== YOUR OBJECTIVE ==
Once you find the line with "grey round brick C7 level 1 -> none", copy it and every line after it through the end of the entries below, exactly as written.

== ENTRIES PROVIDED ==
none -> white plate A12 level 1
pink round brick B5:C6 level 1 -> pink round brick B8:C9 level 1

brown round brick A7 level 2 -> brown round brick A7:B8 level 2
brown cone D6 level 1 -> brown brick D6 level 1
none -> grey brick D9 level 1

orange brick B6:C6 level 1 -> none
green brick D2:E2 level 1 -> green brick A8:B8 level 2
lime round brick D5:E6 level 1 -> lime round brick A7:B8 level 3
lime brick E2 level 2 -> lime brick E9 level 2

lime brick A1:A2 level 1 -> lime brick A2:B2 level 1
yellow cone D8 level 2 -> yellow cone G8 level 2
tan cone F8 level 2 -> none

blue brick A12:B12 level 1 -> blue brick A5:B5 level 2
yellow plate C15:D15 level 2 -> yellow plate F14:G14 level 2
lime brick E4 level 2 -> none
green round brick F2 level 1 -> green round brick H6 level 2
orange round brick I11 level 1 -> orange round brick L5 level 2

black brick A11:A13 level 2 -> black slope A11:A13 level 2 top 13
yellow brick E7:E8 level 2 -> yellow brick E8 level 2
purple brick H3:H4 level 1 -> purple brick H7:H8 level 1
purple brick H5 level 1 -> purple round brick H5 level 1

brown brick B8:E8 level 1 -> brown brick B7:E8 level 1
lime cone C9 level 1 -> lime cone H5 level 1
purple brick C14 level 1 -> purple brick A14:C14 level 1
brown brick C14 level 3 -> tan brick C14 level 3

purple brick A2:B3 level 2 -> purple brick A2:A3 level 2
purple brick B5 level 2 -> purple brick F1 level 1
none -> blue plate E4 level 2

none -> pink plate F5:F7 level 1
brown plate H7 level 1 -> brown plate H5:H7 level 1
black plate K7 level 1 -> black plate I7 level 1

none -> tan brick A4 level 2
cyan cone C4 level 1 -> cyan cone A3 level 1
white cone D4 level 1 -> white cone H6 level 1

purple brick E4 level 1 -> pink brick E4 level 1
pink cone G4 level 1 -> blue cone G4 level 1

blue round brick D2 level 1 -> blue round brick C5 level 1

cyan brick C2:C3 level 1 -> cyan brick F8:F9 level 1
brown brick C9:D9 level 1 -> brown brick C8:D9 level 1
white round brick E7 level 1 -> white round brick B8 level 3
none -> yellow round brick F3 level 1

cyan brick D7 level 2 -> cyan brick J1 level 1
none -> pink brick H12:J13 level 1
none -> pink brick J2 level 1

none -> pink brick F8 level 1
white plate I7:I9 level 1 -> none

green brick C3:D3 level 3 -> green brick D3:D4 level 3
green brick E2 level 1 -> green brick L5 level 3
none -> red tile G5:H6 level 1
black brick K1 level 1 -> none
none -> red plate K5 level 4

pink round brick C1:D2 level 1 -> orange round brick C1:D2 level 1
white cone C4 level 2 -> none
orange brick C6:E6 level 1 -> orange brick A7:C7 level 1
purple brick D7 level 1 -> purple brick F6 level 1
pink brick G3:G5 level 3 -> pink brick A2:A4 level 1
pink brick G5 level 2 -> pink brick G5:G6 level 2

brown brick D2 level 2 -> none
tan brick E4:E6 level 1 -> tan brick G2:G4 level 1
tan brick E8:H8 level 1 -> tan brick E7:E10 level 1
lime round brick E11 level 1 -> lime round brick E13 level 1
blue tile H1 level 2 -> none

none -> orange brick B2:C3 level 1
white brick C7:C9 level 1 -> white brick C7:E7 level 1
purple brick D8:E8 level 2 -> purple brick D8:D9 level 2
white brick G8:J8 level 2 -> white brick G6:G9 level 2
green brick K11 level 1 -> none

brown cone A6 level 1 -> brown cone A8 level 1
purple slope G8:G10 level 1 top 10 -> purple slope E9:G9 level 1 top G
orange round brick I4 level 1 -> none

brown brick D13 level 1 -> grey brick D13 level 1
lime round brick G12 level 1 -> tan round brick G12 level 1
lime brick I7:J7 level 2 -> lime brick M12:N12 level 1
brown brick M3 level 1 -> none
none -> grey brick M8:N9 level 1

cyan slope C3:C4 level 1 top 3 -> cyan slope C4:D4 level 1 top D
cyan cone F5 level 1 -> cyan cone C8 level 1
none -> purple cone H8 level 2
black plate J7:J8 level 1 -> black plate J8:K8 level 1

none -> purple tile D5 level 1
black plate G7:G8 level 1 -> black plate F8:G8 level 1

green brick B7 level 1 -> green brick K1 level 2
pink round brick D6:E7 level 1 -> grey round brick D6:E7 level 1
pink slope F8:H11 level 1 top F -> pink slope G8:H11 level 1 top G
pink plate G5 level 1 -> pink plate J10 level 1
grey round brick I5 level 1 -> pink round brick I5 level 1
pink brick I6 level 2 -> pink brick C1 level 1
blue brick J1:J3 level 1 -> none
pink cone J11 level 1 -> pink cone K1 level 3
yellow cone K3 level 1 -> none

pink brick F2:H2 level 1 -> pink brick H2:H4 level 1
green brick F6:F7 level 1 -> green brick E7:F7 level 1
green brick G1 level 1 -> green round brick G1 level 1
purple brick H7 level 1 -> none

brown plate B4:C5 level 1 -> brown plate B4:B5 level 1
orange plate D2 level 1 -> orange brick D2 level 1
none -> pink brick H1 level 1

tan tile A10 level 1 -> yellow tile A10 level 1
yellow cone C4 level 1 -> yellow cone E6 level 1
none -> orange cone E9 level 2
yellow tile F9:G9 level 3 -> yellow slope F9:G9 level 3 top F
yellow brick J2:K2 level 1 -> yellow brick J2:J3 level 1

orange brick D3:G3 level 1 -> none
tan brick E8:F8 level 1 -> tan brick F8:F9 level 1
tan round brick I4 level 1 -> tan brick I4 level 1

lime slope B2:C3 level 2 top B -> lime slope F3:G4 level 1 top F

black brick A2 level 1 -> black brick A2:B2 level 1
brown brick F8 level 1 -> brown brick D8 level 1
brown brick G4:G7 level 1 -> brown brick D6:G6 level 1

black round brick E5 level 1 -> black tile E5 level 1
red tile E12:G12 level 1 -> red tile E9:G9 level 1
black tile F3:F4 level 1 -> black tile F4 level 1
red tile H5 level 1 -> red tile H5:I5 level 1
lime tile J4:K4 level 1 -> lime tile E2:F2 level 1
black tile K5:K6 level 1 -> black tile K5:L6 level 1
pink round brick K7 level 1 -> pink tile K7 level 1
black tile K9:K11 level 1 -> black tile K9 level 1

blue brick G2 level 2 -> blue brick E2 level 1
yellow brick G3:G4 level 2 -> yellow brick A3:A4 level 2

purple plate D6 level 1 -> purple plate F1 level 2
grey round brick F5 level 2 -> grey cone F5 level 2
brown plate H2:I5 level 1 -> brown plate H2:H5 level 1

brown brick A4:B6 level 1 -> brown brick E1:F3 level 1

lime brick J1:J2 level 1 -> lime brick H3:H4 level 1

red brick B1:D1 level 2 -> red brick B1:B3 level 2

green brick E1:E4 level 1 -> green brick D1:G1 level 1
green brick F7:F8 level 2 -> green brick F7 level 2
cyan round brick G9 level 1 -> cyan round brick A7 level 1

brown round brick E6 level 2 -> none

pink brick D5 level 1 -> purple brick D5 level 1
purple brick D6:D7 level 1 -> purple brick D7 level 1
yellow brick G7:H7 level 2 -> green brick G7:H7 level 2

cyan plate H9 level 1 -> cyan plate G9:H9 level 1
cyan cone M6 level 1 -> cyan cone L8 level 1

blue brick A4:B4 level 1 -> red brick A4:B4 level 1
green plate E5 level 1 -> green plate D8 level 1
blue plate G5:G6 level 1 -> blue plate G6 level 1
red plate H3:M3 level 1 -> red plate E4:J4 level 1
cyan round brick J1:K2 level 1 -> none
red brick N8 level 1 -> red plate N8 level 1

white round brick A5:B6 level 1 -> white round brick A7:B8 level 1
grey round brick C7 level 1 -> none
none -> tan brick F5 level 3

== ANSWER TO THE PROBLEM ==
grey round brick C7 level 1 -> none
none -> tan brick F5 level 3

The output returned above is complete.